**EXERCISE**. Find the line with "OLED pin SCL: D6 -> D1". Repeat it and each line after it, exactly, down to the end of the records below.
Start of RECORD EXTRACTS
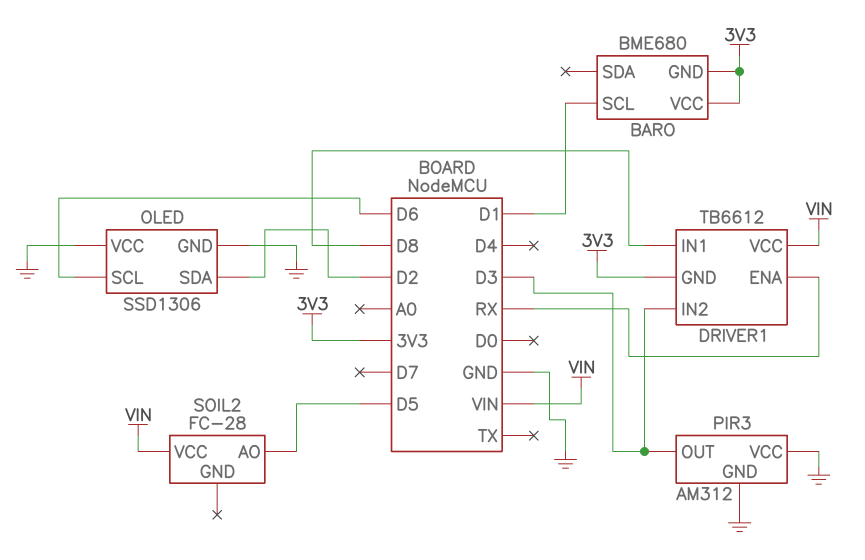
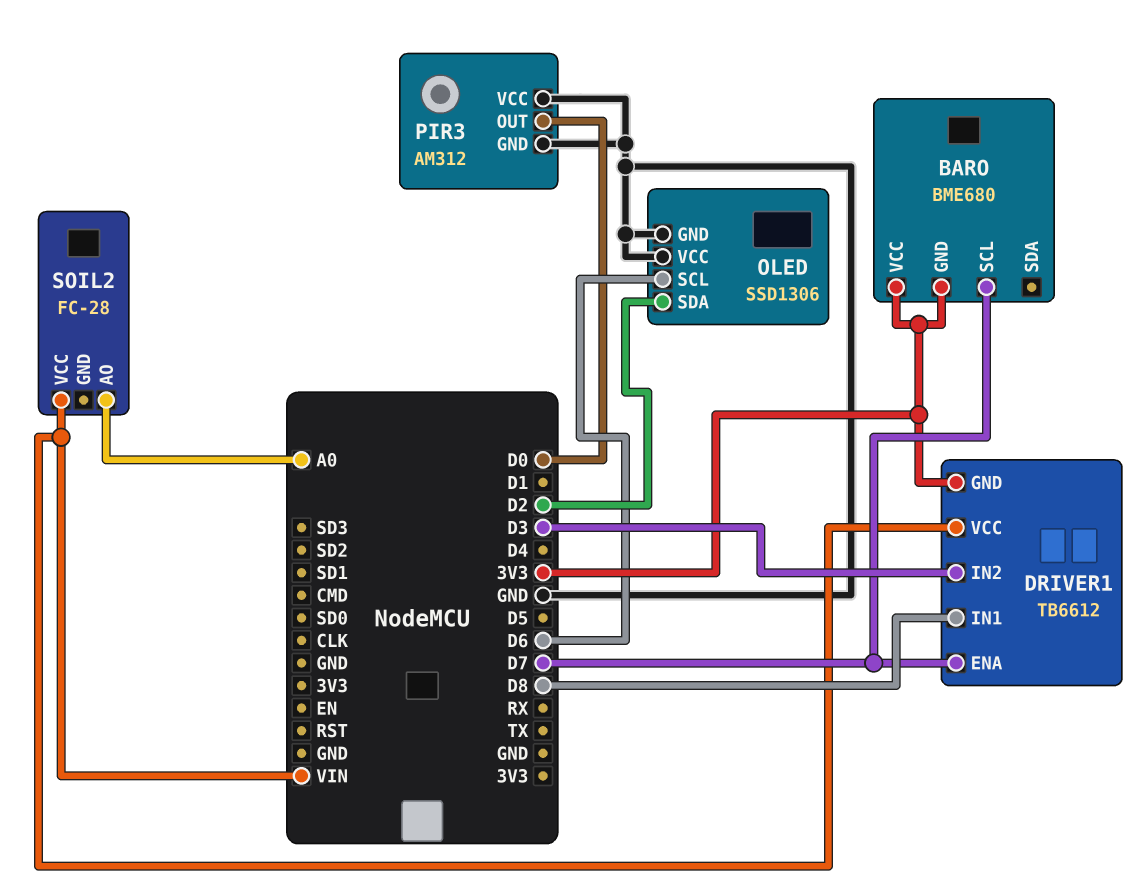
BARO pin SCL: D1 -> D7
DRIVER1 pin ENA: RX -> D7
PIR3 pin OUT: D3 -> D0
SOIL2 pin AO: D5 -> A0

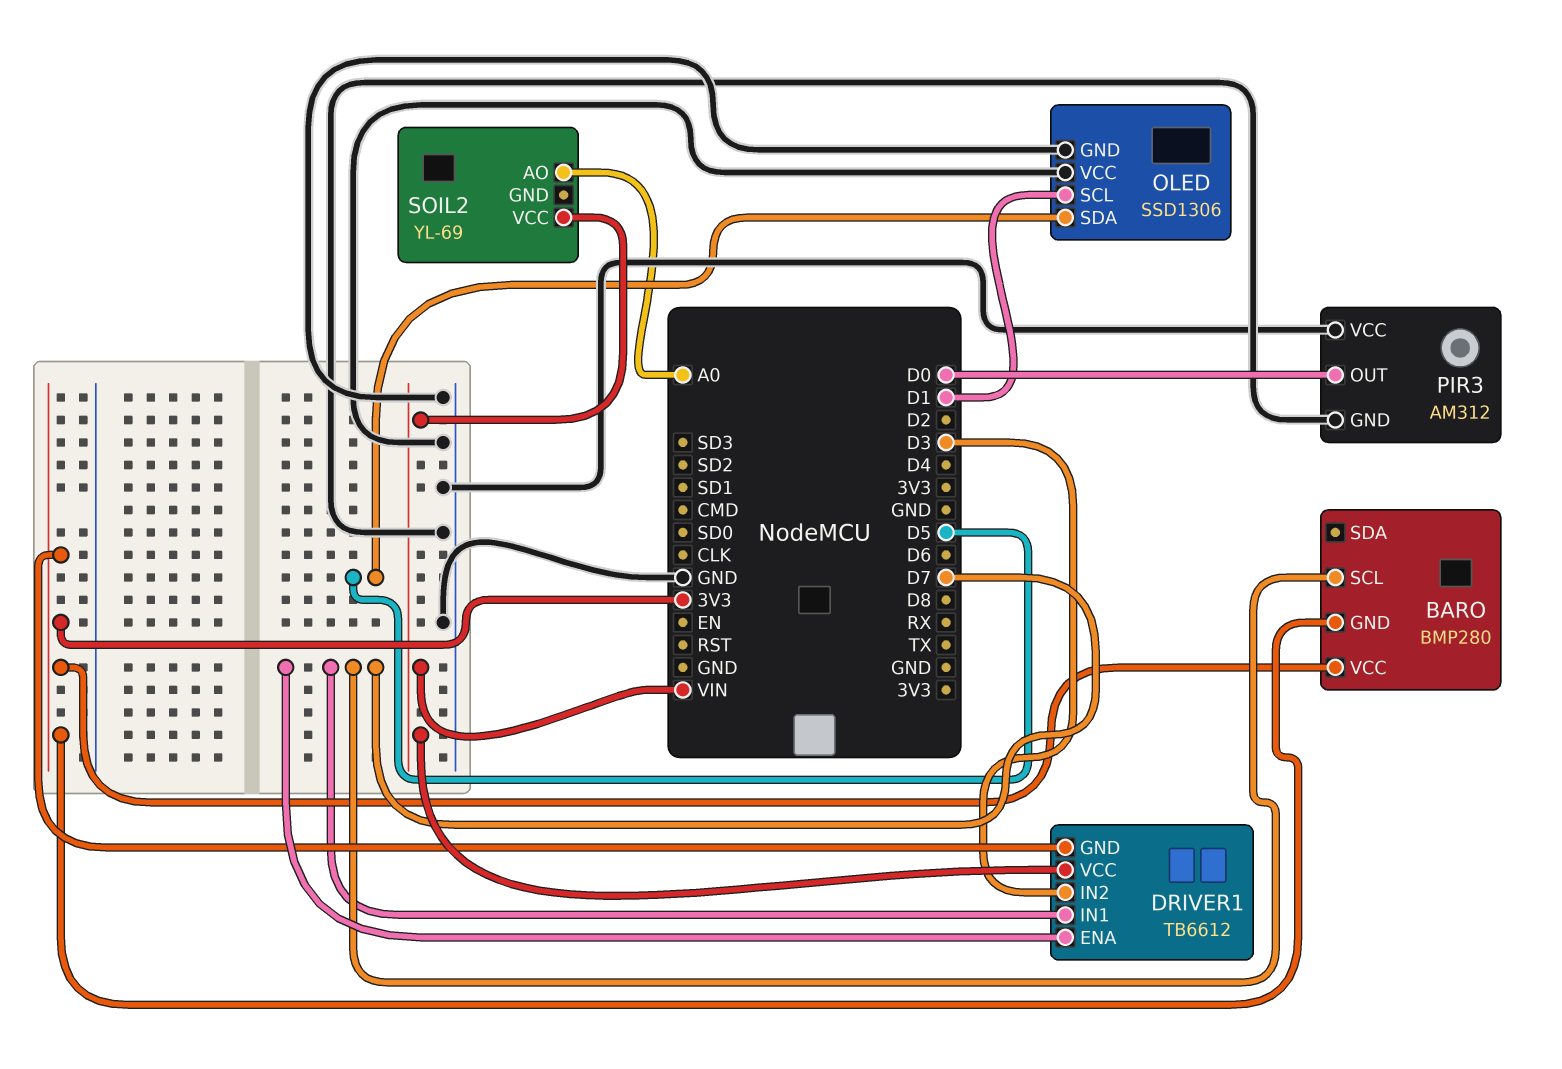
BARO: BME680 -> BMP280
DRIVER1 pin IN1: D8 -> D7
OLED pin SCL: D6 -> D1
OLED pin SDA: D2 -> D5
SOIL2: FC-28 -> YL-69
End of RECORD EXTRACTS
**RESULT OF THIS EXERCISE**.
OLED pin SCL: D6 -> D1
OLED pin SDA: D2 -> D5
SOIL2: FC-28 -> YL-69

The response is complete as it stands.